Wherever a picture appears, leave it out; set down everything else in the records exactly.

Records shown Block Start

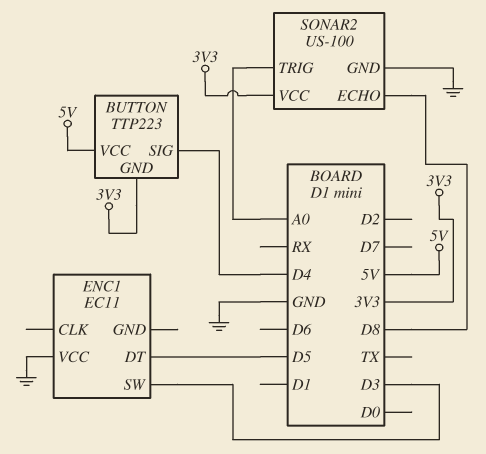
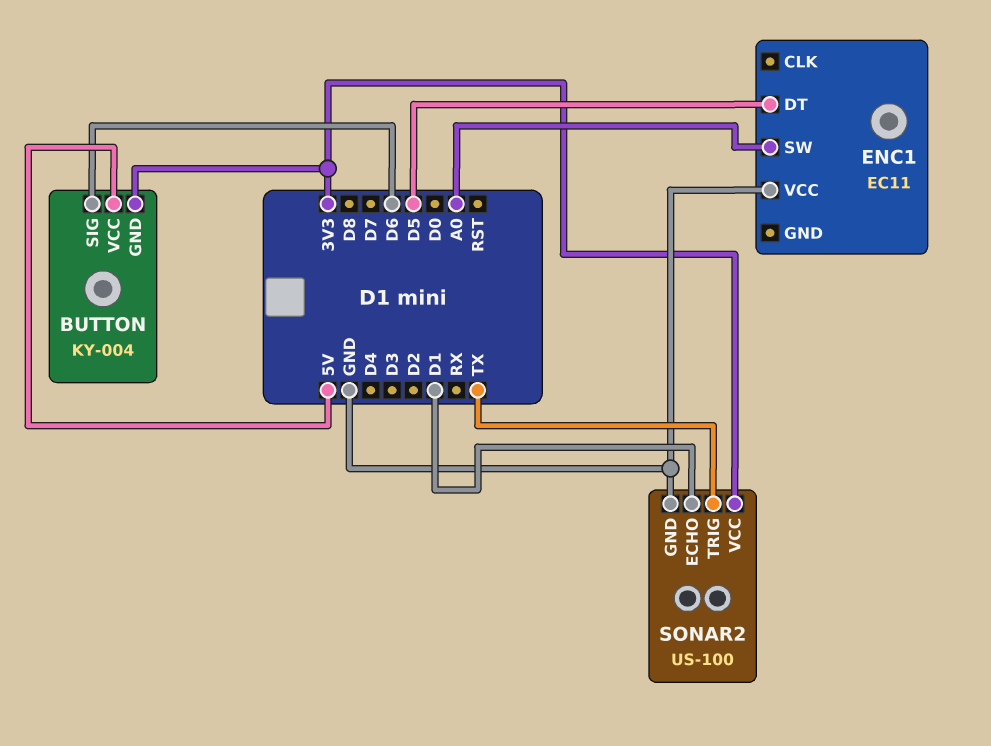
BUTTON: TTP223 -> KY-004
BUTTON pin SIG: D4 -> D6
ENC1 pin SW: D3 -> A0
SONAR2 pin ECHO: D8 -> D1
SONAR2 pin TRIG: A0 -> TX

Records shown Block End

**Answer section:**
BUTTON: TTP223 -> KY-004
BUTTON pin SIG: D4 -> D6
ENC1 pin SW: D3 -> A0
SONAR2 pin ECHO: D8 -> D1
SONAR2 pin TRIG: A0 -> TX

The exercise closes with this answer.